(Entries provided)
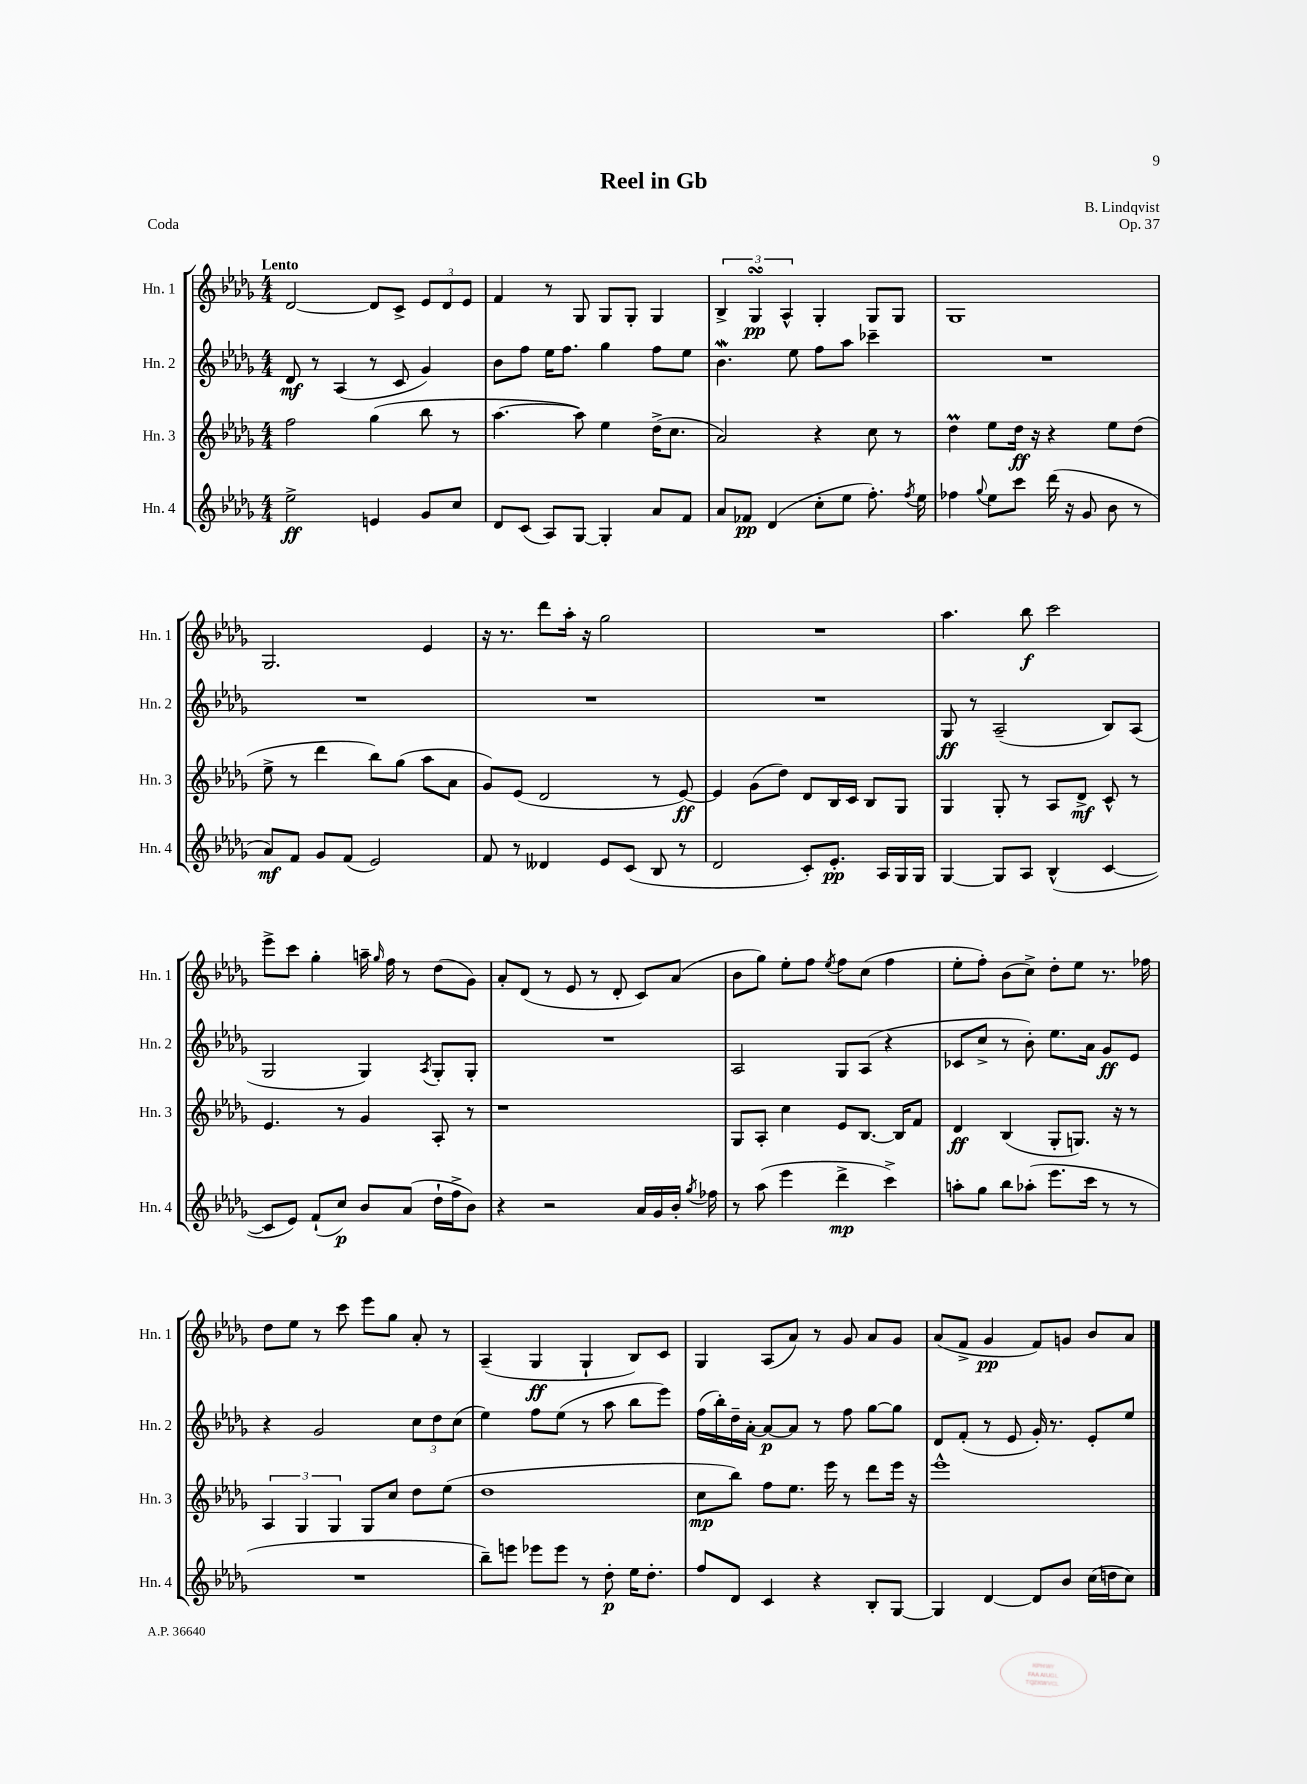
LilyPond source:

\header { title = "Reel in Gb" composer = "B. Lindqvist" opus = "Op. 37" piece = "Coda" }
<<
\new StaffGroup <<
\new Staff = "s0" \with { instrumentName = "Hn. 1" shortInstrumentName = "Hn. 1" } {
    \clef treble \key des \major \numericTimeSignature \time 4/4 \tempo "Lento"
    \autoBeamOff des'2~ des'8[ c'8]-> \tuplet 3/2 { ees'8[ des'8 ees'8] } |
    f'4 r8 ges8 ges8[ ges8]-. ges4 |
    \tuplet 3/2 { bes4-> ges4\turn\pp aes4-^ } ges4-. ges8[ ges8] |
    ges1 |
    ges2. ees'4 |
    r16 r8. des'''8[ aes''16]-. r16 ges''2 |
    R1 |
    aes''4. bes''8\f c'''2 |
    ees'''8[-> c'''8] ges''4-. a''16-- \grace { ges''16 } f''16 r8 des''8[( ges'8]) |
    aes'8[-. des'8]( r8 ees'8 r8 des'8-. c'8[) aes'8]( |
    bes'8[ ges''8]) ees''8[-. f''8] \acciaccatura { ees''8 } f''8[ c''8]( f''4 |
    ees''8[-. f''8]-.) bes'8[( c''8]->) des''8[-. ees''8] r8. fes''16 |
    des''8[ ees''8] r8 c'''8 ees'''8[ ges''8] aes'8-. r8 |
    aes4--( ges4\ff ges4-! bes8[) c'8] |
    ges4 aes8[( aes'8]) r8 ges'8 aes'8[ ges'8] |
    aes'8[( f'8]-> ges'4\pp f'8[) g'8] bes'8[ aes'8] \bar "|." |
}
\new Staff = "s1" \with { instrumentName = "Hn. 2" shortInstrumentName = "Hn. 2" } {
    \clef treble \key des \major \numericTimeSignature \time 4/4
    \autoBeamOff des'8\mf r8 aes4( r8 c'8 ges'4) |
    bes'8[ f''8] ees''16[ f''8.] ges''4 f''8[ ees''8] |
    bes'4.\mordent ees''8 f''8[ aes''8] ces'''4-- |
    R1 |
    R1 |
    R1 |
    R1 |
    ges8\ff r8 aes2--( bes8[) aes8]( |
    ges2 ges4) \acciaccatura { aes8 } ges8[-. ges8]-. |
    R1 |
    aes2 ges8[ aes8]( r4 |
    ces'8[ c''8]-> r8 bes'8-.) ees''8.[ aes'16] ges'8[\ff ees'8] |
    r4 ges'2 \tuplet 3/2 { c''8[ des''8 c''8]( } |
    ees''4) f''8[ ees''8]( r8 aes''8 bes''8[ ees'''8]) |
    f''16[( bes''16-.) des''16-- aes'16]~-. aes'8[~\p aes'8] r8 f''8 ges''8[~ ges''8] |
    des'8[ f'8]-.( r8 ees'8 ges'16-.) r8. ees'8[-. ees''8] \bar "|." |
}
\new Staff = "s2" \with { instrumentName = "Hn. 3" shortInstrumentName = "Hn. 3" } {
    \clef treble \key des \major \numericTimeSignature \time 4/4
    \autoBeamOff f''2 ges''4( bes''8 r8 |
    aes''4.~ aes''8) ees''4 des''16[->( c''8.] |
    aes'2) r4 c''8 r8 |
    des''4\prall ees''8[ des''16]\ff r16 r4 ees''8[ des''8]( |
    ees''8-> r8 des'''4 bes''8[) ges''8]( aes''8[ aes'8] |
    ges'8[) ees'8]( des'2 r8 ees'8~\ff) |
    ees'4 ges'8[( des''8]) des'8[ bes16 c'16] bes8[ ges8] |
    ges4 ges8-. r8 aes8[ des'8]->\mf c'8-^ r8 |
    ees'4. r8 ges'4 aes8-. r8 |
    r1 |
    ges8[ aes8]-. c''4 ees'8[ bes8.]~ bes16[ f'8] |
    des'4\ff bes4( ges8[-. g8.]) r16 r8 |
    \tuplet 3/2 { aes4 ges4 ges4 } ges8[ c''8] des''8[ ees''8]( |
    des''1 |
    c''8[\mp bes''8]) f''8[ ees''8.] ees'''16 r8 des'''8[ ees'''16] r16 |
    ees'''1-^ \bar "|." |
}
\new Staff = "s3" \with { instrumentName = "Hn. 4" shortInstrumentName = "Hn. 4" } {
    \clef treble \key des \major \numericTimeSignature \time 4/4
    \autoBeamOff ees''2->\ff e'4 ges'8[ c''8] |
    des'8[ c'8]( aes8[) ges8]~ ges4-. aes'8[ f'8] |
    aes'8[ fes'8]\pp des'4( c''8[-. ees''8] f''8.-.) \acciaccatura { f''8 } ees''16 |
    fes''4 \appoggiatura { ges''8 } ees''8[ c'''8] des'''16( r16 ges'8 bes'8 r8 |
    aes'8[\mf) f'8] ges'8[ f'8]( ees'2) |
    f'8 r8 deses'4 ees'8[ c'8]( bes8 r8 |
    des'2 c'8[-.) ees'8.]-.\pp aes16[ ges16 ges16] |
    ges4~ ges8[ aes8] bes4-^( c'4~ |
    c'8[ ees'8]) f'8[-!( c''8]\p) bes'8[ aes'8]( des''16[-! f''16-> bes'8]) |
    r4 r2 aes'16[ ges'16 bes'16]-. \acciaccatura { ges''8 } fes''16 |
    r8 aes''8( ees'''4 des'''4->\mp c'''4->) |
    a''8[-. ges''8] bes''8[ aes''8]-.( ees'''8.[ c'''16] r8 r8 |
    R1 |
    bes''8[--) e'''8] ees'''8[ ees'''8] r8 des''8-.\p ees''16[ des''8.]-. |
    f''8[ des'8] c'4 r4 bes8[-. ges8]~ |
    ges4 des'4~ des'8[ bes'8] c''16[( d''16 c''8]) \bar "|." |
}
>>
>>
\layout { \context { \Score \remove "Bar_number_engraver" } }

(Requirements) Locate each line in the entries above that contains the string "shortInstrumentName", and copy every such line in full.

(Solution to the exercise)
\new Staff = "s0" \with { instrumentName = "Hn. 1" shortInstrumentName = "Hn. 1" } {
\new Staff = "s1" \with { instrumentName = "Hn. 2" shortInstrumentName = "Hn. 2" } {
\new Staff = "s2" \with { instrumentName = "Hn. 3" shortInstrumentName = "Hn. 3" } {
\new Staff = "s3" \with { instrumentName = "Hn. 4" shortInstrumentName = "Hn. 4" } {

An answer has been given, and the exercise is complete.